Closed vertex rings
= = = = =
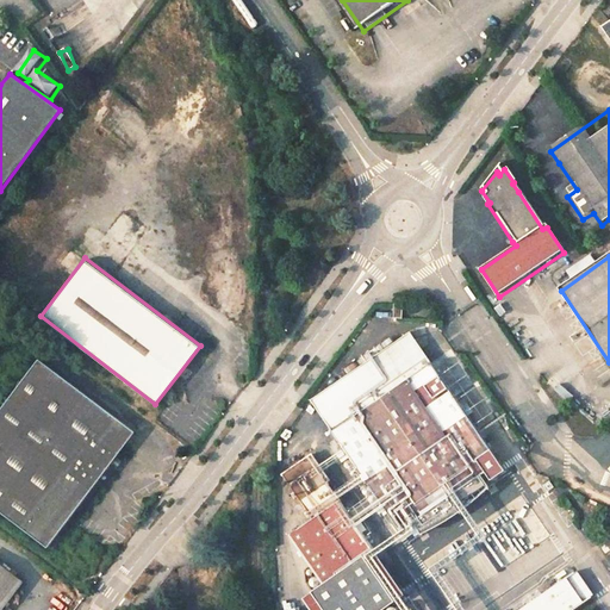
[(334,436),(434,367),(414,337),(313,406),(334,436)]
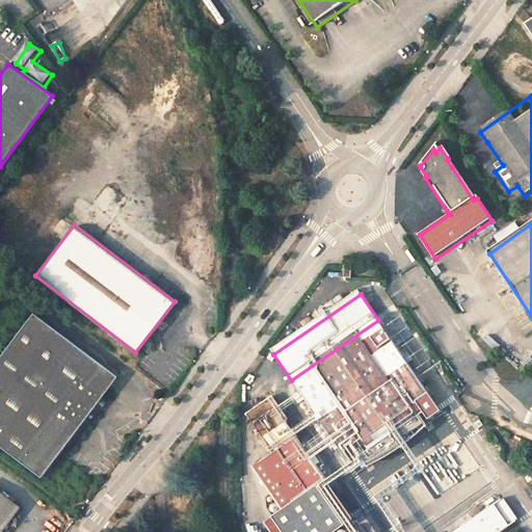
[(0,357),(0,442),(42,475),(107,390),(94,379),(104,365),(35,311),(0,357)]
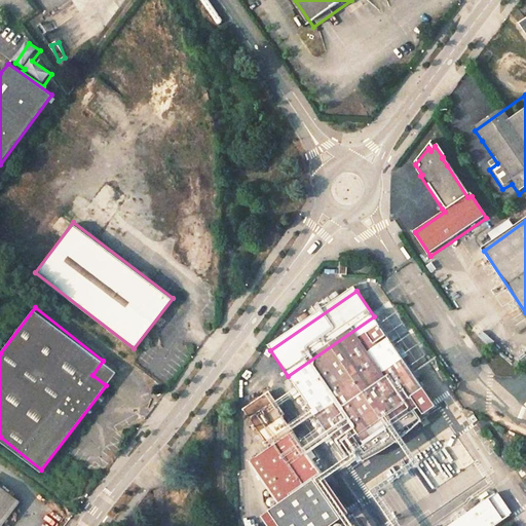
[(431,400),(374,316),(288,376),(345,459),(431,400)]
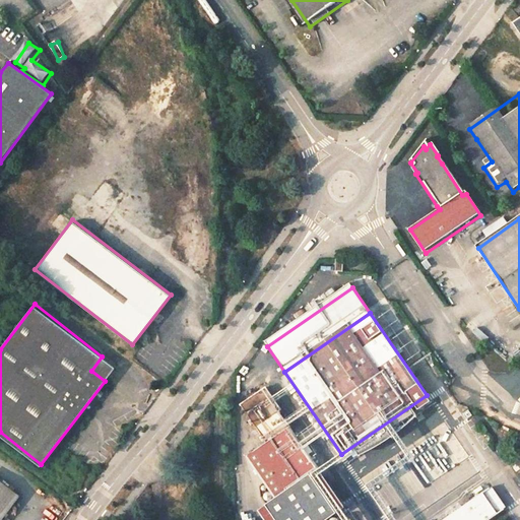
[(105,381),(115,368),(102,356),(91,371),(105,381)]
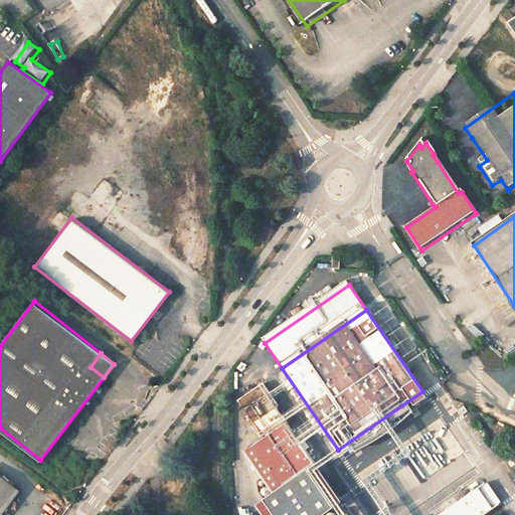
[(266,386),(240,403),(256,427),(279,412),(282,410),(266,386)]
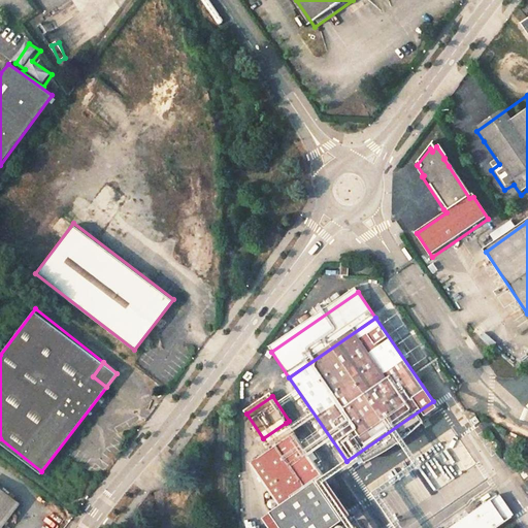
[(274,455),(297,439),(286,423),(263,438),(274,455)]
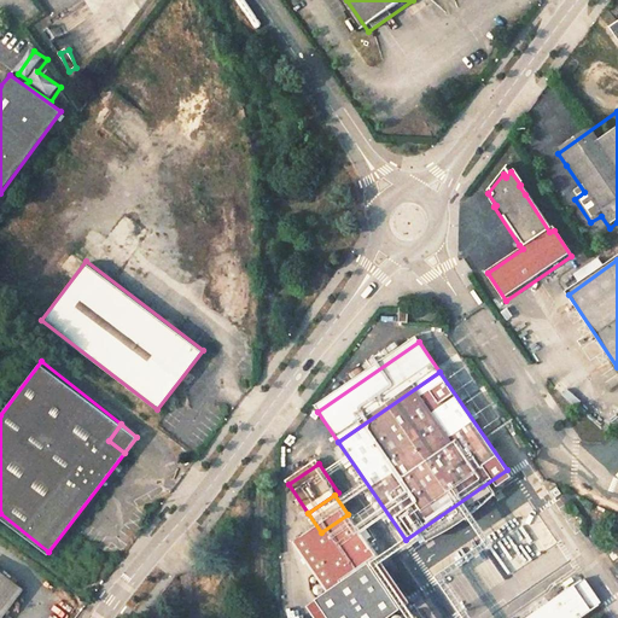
[(321,532),(298,547),(326,588),(379,560),(348,514),(321,532)]
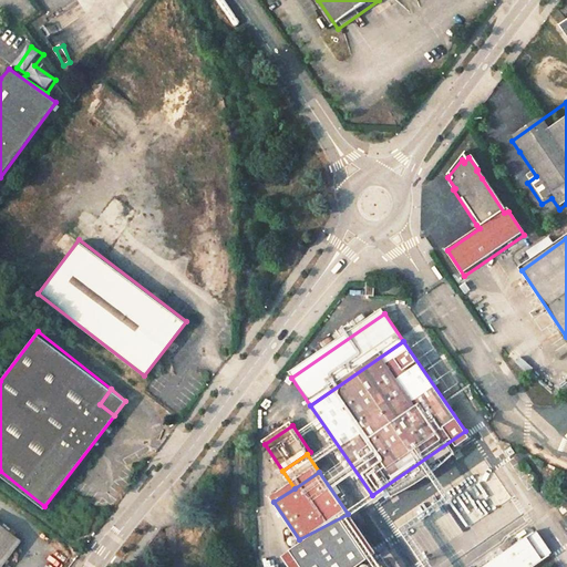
[(451,503),(468,528),(490,514),(472,488),(451,503)]
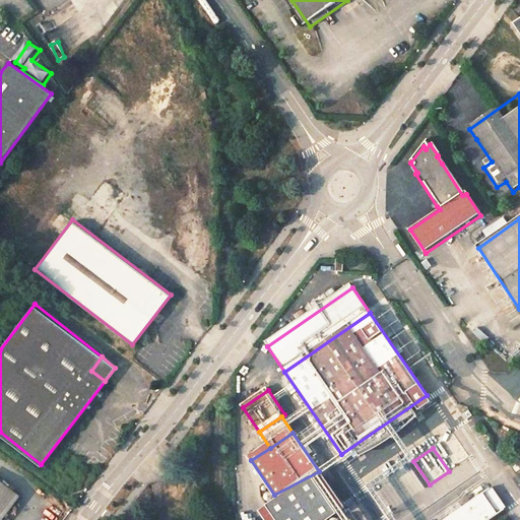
[(323,469),(265,510),(271,519),(328,519),(348,506),(323,469)]
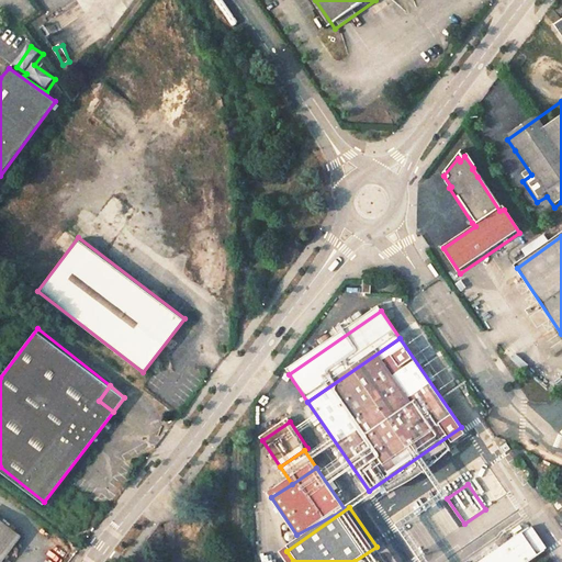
[(526,561),(548,547),(534,526),(480,561),(526,561)]
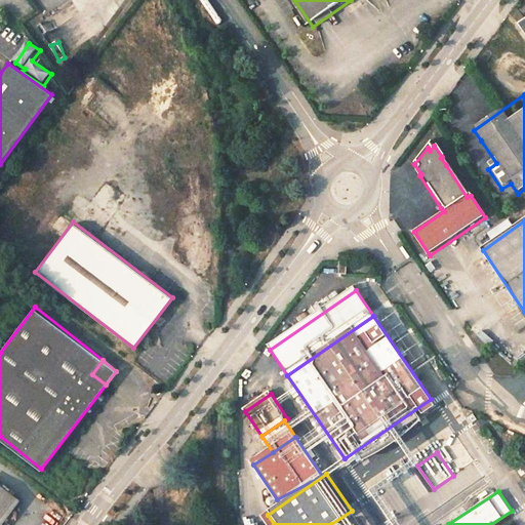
[(0,522),(13,506),(0,494),(0,522)]
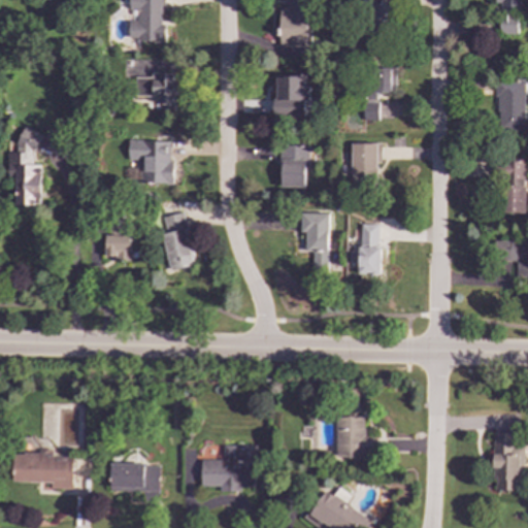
[(163,0),(129,0),(129,9),(138,10),(137,22),(128,21),(128,40),(162,41),(163,0)]
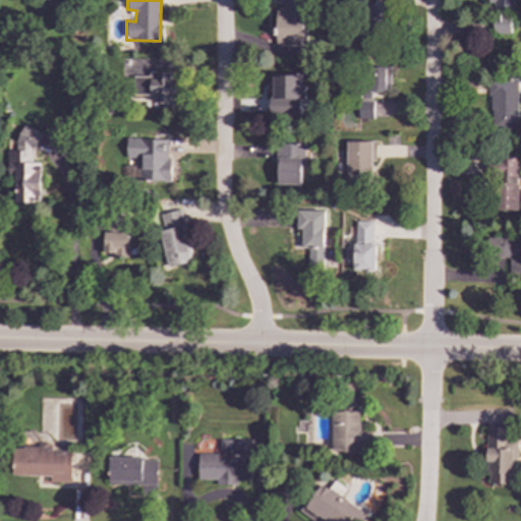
[(276,8),(276,46),(303,46),(303,0),(282,0),(282,8),(276,8)]
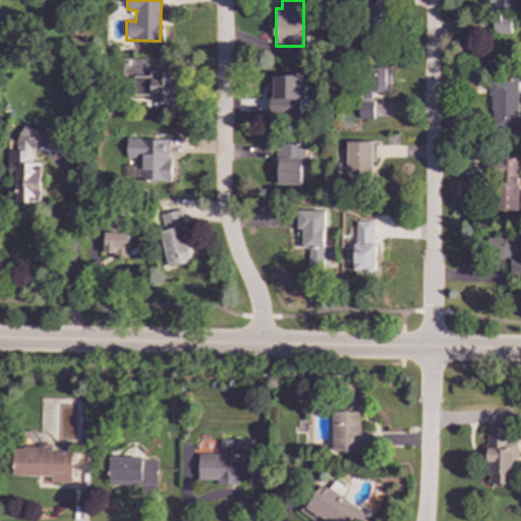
[(385,0),(361,0),(361,25),(385,26),(385,0)]
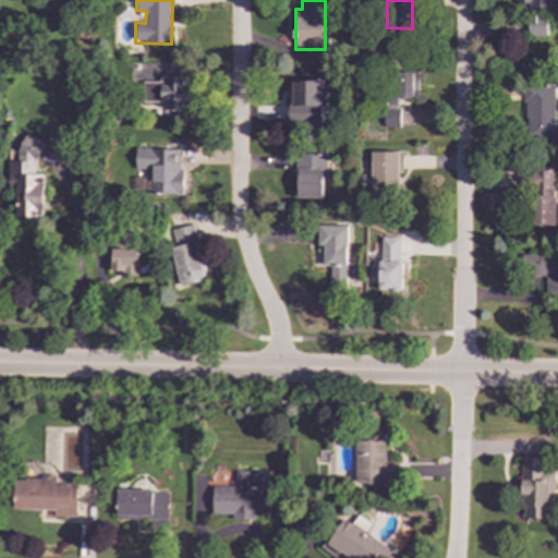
[(417,98),(417,70),(385,71),(386,128),(399,126),(398,98),(417,98)]
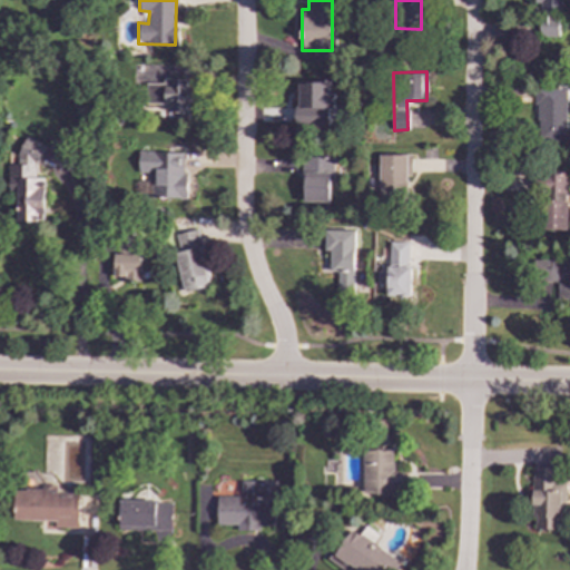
[(146,84),(145,104),(170,104),(170,119),(188,119),(189,79),(163,78),(163,85),(146,84)]
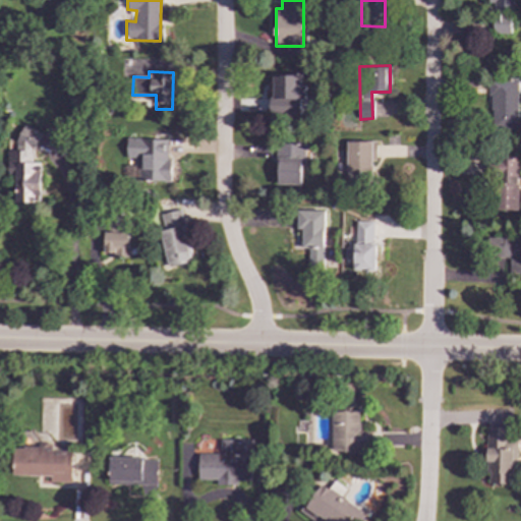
[(269,114),(301,115),(301,100),(305,100),(305,84),(300,84),(300,76),(273,75),(273,98),(269,98),(269,114)]
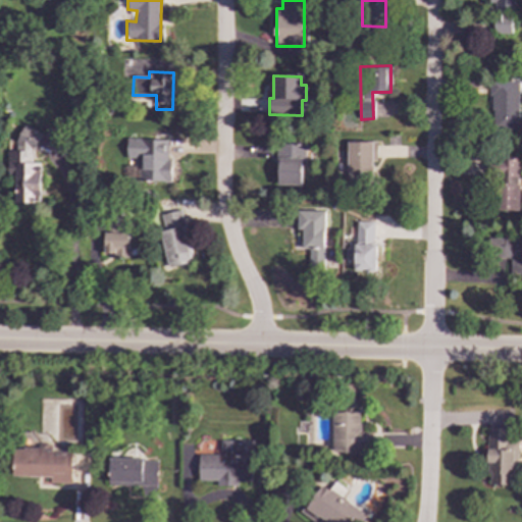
[(518,79),(489,79),(489,129),(518,129),(518,79)]
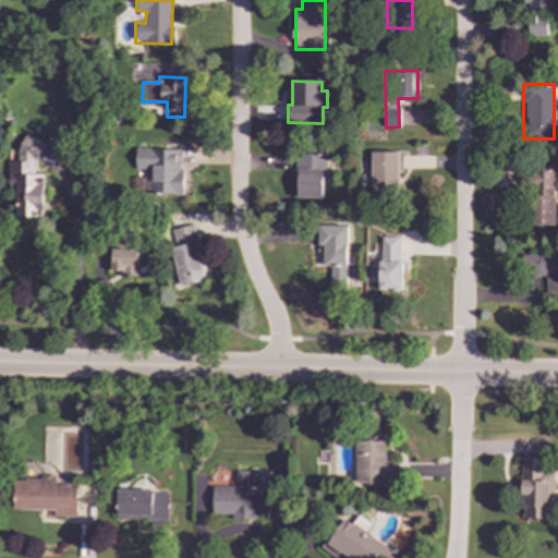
[(44,142),(25,134),(17,153),(17,161),(8,161),(8,186),(16,186),(17,217),(43,217),(43,174),(35,174),(35,162),(44,142)]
= = = = =
* _Goal of the exercise_: No picture should be included when the data are set down again exactly.

* _Solution below_:
[(334,436),(434,367),(414,337),(313,406),(334,436)]
[(0,357),(0,442),(42,475),(107,390),(94,379),(104,365),(35,311),(0,357)]
[(431,400),(374,316),(288,376),(345,459),(431,400)]
[(105,381),(115,368),(102,356),(91,371),(105,381)]
[(266,386),(240,403),(256,427),(279,412),(282,410),(266,386)]
[(274,455),(297,439),(286,423),(263,438),(274,455)]
[(321,532),(298,547),(326,588),(379,560),(348,514),(321,532)]
[(451,503),(468,528),(490,514),(472,488),(451,503)]
[(323,469),(265,510),(271,519),(328,519),(348,506),(323,469)]
[(526,561),(548,547),(534,526),(480,561),(526,561)]
[(0,522),(13,506),(0,494),(0,522)]
[(163,0),(129,0),(129,9),(138,10),(137,22),(128,21),(128,40),(162,41),(163,0)]
[(276,8),(276,46),(303,46),(303,0),(282,0),(282,8),(276,8)]
[(385,0),(361,0),(361,25),(385,26),(385,0)]
[(417,98),(417,70),(385,71),(386,128),(399,126),(398,98),(417,98)]
[(146,84),(145,104),(170,104),(170,119),(188,119),(189,79),(163,78),(163,85),(146,84)]
[(269,114),(301,115),(301,100),(305,100),(305,84),(300,84),(300,76),(273,75),(273,98),(269,98),(269,114)]
[(518,79),(489,79),(489,129),(518,129),(518,79)]
[(44,142),(25,134),(17,153),(17,161),(8,161),(8,186),(16,186),(17,217),(43,217),(43,174),(35,174),(35,162),(44,142)]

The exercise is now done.